(EXERCISE): Copy the entries exactly, through the "recoloured | grey" line.

* * * *

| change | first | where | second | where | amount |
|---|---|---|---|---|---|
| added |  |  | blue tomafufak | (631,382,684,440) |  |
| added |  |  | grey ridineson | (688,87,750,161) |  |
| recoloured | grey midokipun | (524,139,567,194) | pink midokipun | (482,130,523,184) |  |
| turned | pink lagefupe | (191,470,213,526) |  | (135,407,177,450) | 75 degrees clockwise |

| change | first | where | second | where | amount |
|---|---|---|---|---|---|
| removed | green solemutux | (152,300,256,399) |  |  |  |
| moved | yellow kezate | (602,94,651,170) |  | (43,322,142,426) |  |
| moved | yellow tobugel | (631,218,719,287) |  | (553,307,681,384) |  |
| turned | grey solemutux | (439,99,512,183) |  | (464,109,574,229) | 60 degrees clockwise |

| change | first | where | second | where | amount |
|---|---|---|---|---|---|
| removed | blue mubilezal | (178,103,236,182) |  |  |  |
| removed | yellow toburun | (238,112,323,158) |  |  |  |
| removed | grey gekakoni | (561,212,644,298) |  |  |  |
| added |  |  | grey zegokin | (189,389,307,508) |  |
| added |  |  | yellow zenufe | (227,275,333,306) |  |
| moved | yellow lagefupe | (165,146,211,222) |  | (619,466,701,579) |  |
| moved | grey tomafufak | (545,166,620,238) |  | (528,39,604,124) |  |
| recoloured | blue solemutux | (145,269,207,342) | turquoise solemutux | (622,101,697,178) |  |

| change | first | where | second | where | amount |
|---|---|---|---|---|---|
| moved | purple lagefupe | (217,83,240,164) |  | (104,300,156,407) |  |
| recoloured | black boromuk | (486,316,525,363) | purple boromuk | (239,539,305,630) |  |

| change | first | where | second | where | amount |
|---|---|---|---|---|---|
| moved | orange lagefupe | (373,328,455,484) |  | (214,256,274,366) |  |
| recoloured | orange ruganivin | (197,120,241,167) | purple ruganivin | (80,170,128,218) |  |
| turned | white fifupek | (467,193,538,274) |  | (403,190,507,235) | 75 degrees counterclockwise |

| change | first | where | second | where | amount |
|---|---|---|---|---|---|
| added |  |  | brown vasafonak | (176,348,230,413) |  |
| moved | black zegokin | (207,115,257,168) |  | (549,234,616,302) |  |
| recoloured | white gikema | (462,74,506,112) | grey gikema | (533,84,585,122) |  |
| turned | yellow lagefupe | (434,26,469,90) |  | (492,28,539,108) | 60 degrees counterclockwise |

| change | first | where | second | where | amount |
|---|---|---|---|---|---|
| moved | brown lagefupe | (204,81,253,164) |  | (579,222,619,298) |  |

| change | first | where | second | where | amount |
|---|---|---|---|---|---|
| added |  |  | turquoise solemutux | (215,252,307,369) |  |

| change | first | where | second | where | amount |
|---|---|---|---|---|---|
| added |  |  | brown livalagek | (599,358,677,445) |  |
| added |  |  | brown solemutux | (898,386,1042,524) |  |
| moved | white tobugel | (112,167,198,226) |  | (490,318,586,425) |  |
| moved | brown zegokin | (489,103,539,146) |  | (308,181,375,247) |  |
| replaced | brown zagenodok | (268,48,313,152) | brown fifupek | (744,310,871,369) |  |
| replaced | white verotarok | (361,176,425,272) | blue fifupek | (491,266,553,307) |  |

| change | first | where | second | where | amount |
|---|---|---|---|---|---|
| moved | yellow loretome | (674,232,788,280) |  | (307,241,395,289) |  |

* * * *

(RESULT):
| change | first | where | second | where | amount |
|---|---|---|---|---|---|
| added |  |  | blue tomafufak | (631,382,684,440) |  |
| added |  |  | grey ridineson | (688,87,750,161) |  |
| recoloured | grey midokipun | (524,139,567,194) | pink midokipun | (482,130,523,184) |  |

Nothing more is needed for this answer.